Examine the records and identify each line that includes the string "before". Copy those lines.

** Opening GIVEN RECORDS block **

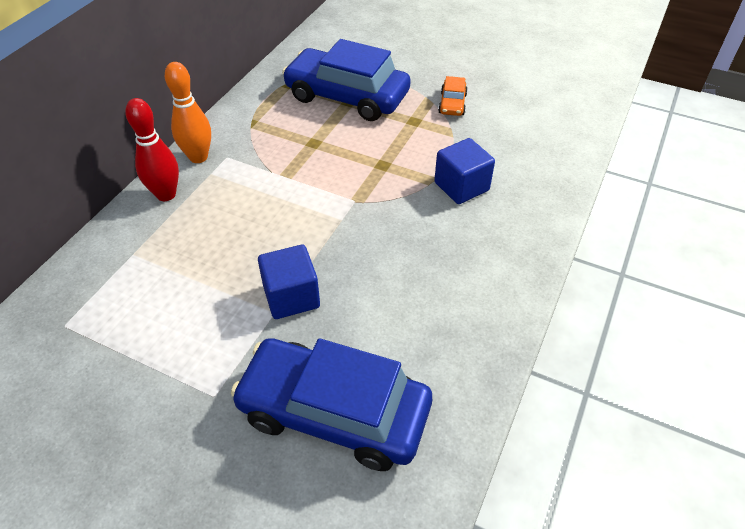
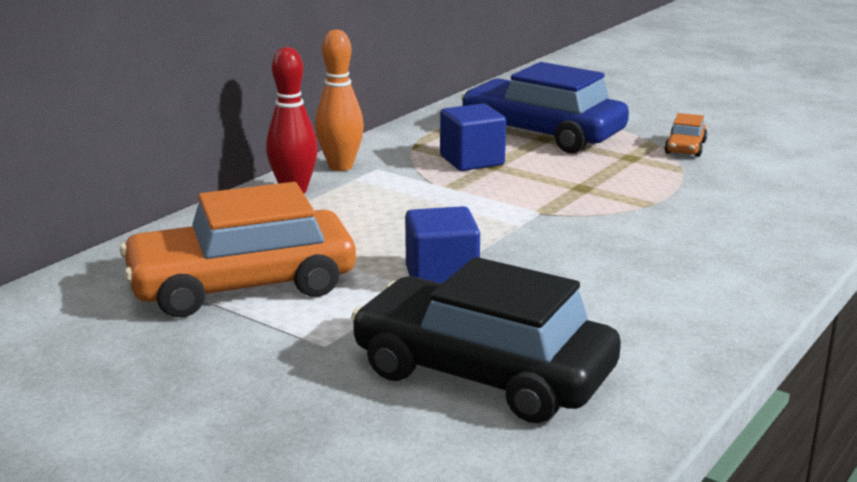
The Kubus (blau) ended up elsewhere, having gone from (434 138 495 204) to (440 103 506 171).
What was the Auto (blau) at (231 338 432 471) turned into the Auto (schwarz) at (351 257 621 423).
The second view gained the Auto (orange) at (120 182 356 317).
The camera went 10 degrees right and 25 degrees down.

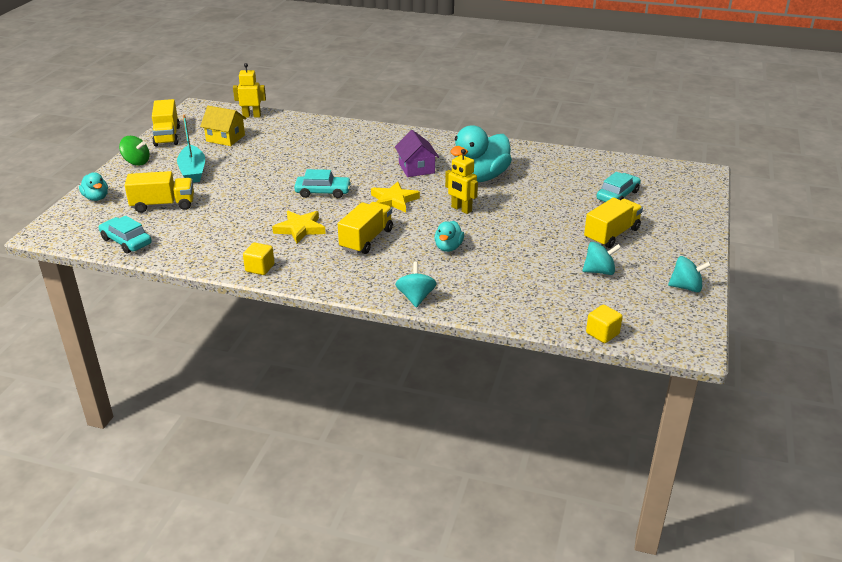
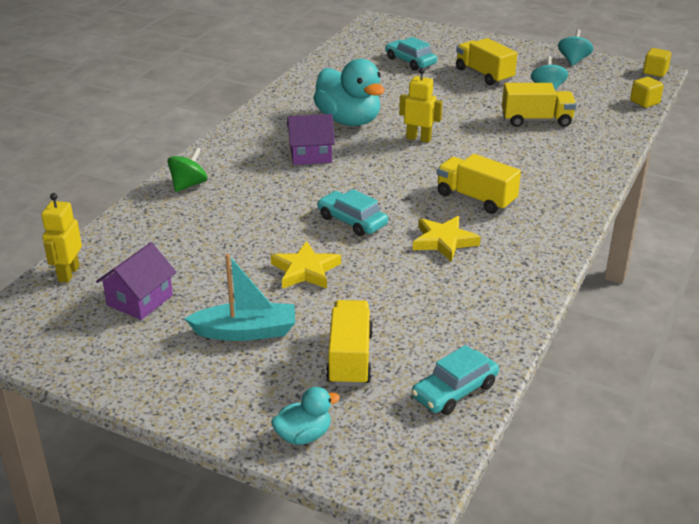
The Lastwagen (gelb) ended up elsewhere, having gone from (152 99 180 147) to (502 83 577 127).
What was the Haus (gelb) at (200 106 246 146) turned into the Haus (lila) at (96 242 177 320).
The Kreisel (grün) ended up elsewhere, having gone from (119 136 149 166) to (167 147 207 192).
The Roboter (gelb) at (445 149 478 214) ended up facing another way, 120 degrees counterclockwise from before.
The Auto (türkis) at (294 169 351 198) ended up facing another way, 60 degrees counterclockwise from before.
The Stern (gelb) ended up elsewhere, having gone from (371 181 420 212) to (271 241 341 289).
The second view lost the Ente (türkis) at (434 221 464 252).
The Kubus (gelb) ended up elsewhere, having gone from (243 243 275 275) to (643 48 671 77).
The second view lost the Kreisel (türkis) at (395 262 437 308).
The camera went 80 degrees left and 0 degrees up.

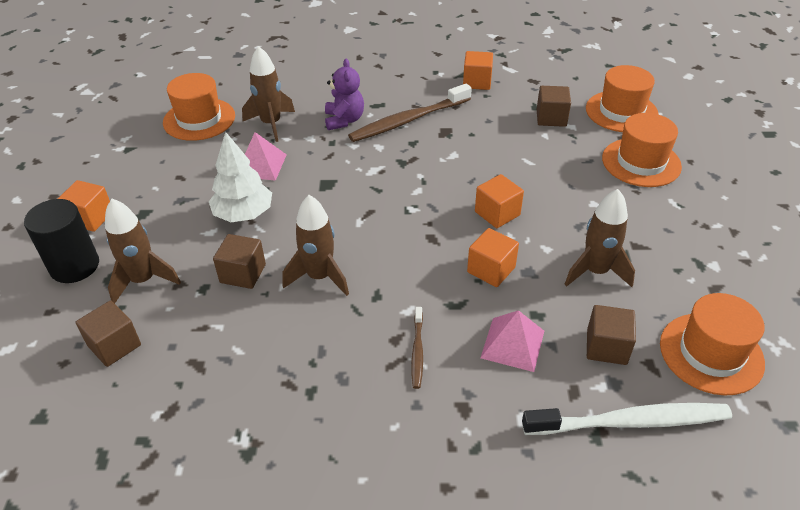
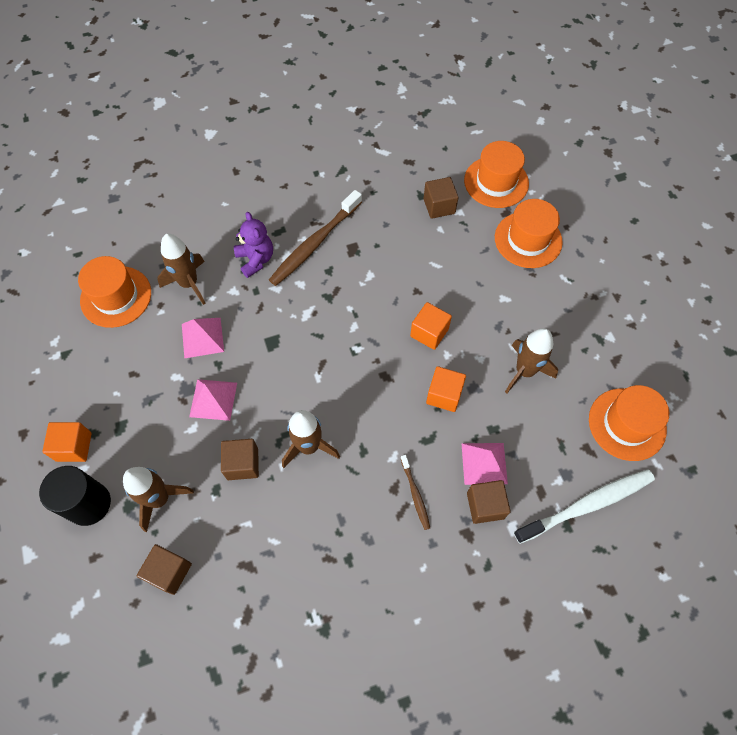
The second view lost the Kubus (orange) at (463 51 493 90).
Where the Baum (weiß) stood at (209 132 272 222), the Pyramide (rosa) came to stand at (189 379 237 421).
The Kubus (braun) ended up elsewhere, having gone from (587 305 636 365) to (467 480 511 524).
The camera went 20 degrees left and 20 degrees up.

** Closing GIVEN RECORDS block **

#### REPLY:
The Roboter (gelb) at (445 149 478 214) ended up facing another way, 120 degrees counterclockwise from before.
The Auto (türkis) at (294 169 351 198) ended up facing another way, 60 degrees counterclockwise from before.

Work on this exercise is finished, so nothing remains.